# What you will do
Your answer must consist of the lines running from the one that holds "(356, 370) = (385, 242): black" to the end of the data, copied exactly.

# Collected data
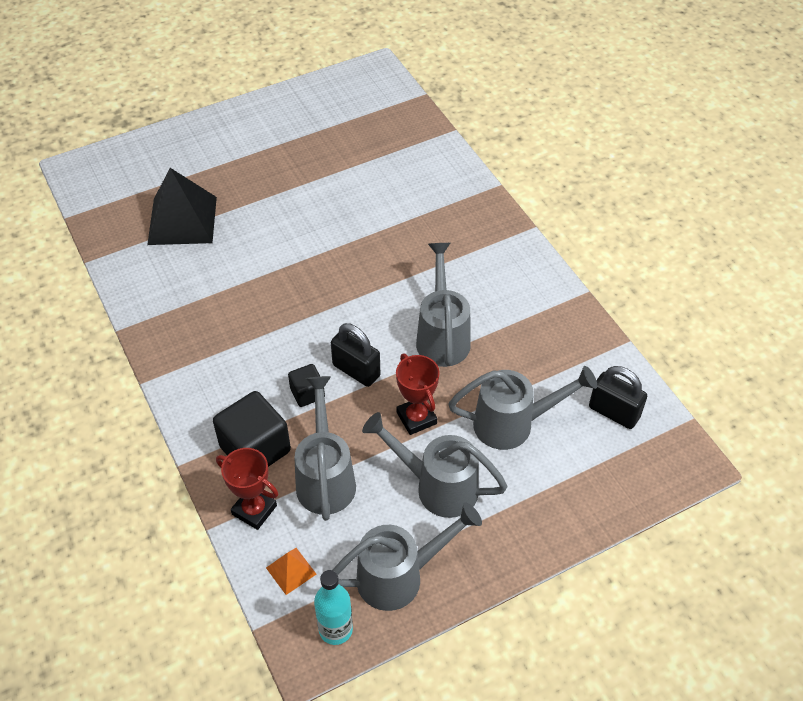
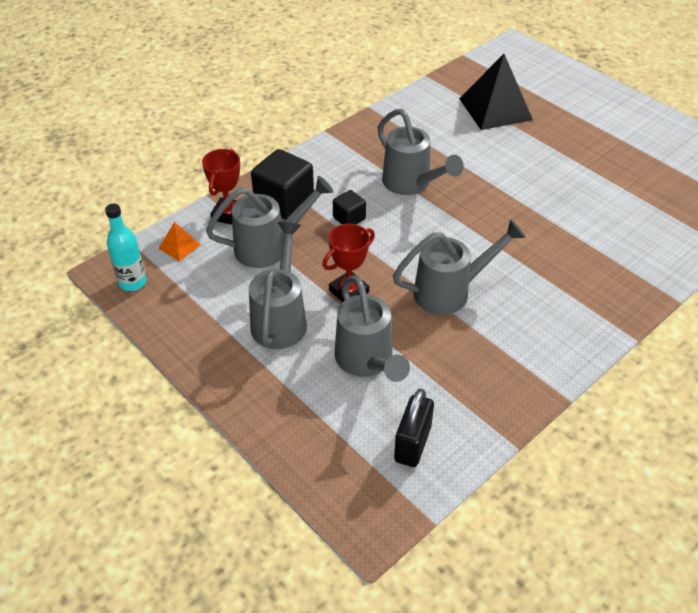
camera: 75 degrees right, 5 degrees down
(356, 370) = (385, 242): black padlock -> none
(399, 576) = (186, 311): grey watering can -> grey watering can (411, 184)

# Your response
(356, 370) = (385, 242): black padlock -> none
(399, 576) = (186, 311): grey watering can -> grey watering can (411, 184)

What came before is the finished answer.